## Directions for this task
In the records below, take the line containing "S102: none -> switch (+9V, N_3)" and reproduce it and every subsequent line exactly, adding nothing.

-------- Data section --------

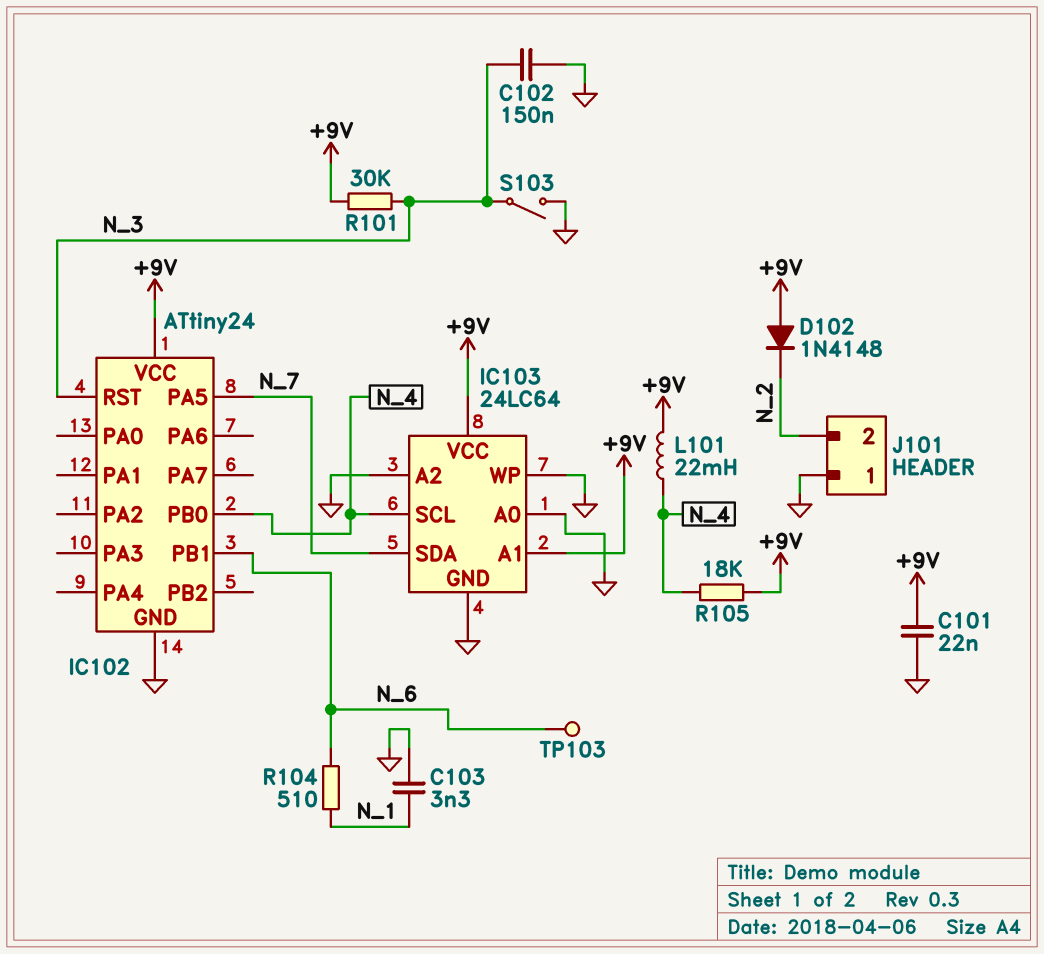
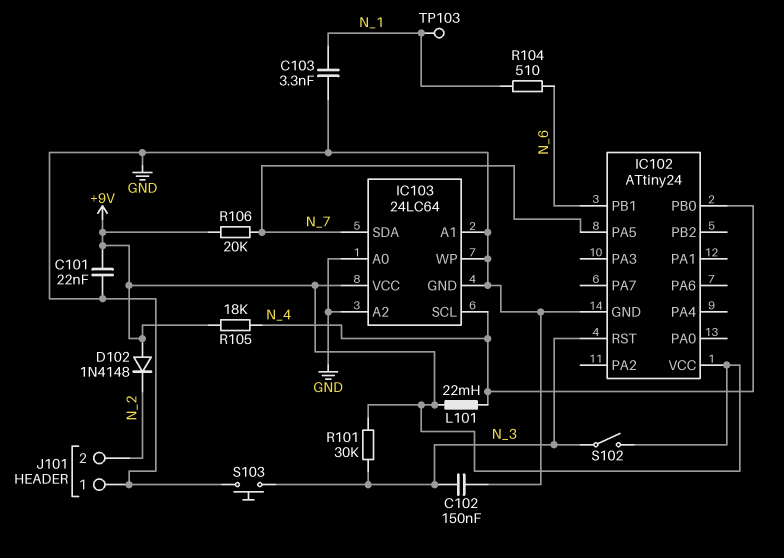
IC103 pin A1: +9V -> GND
R106: none -> 20k (+9V, N_7)
S102: none -> switch (+9V, N_3)
S103: switch (GND, N_3) -> button (GND, N_3)
TP103: test point (N_6) -> test point (N_1)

--------

## Answer
S102: none -> switch (+9V, N_3)
S103: switch (GND, N_3) -> button (GND, N_3)
TP103: test point (N_6) -> test point (N_1)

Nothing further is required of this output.